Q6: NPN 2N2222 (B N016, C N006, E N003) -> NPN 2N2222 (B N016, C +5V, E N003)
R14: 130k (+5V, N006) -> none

######

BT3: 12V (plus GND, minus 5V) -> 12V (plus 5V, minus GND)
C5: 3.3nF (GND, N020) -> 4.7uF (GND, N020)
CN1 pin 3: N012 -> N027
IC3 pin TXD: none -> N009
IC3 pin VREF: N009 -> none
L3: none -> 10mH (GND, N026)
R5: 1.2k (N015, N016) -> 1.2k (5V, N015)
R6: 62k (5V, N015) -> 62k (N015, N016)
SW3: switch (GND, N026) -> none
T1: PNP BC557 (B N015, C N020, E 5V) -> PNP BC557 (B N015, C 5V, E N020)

######

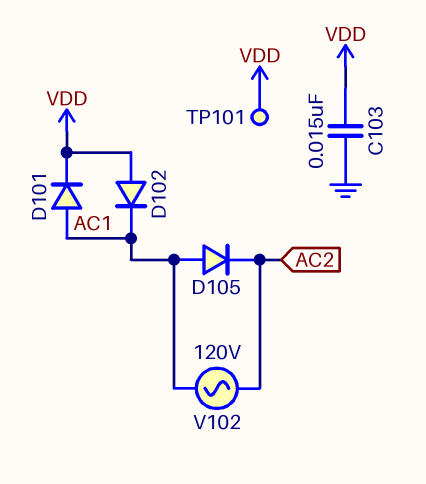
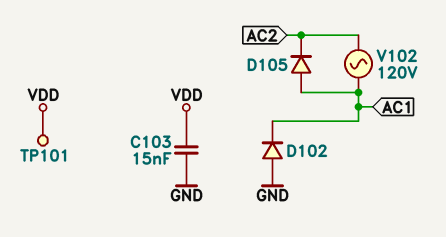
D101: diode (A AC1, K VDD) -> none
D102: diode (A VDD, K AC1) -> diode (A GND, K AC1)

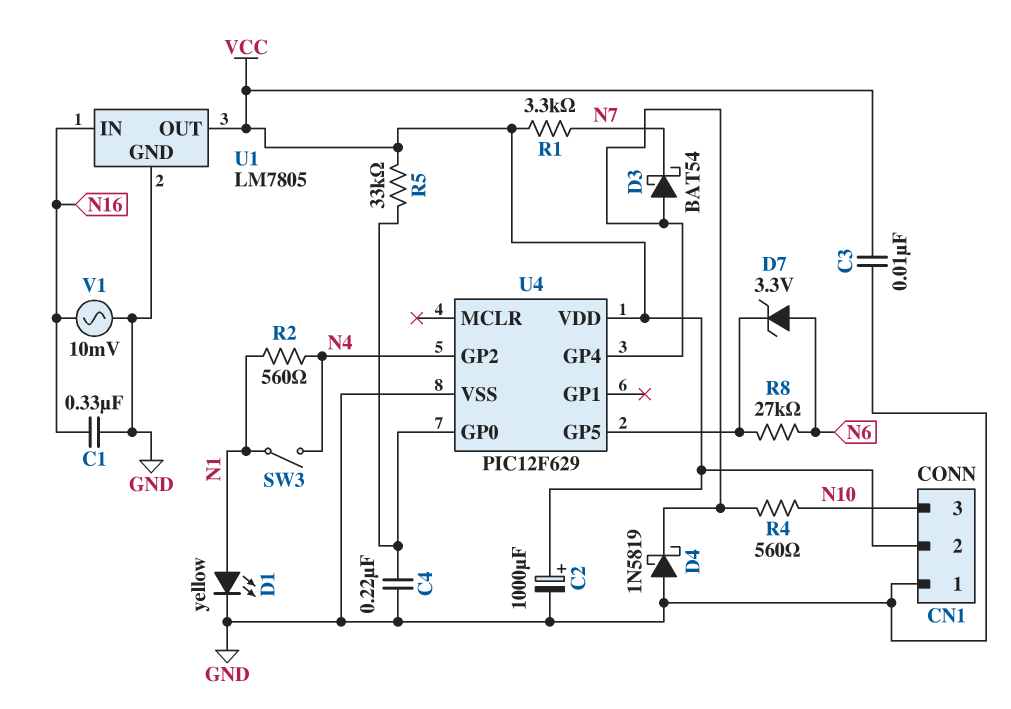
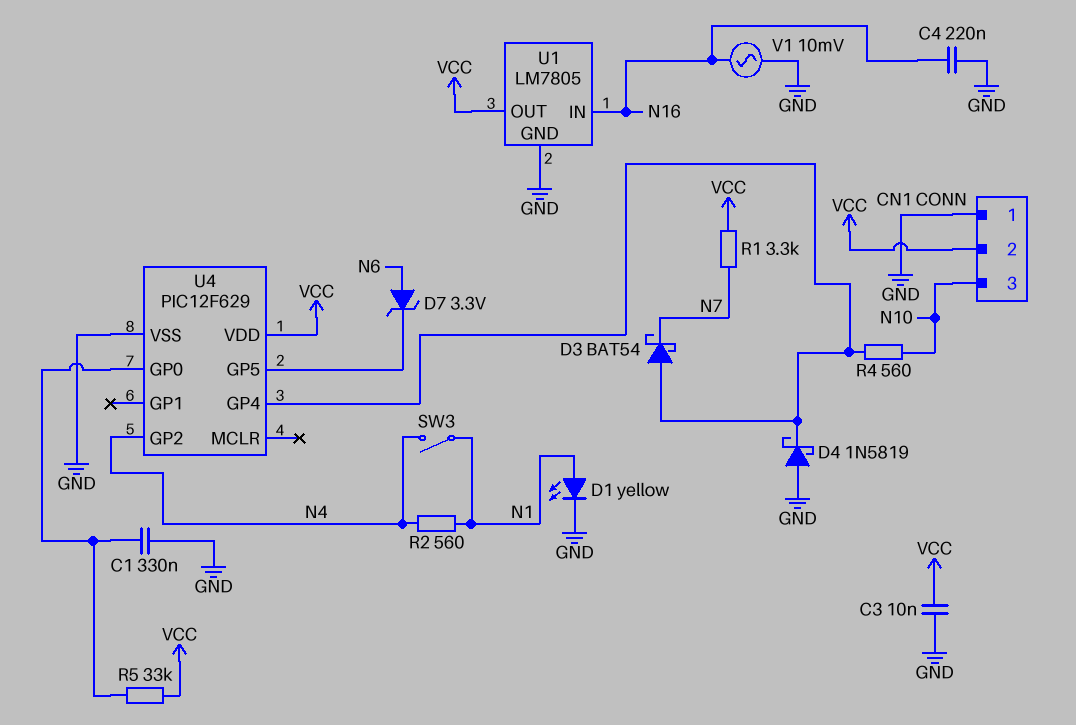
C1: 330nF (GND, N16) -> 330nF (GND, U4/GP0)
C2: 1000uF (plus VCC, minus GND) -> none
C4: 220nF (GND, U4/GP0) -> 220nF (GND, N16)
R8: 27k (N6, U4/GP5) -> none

######

** EXERCISE **
The expected answer is a copy of each line in the records that holds the word "minus".

** RESULT **
BT3: 12V (plus GND, minus 5V) -> 12V (plus 5V, minus GND)
C2: 1000uF (plus VCC, minus GND) -> none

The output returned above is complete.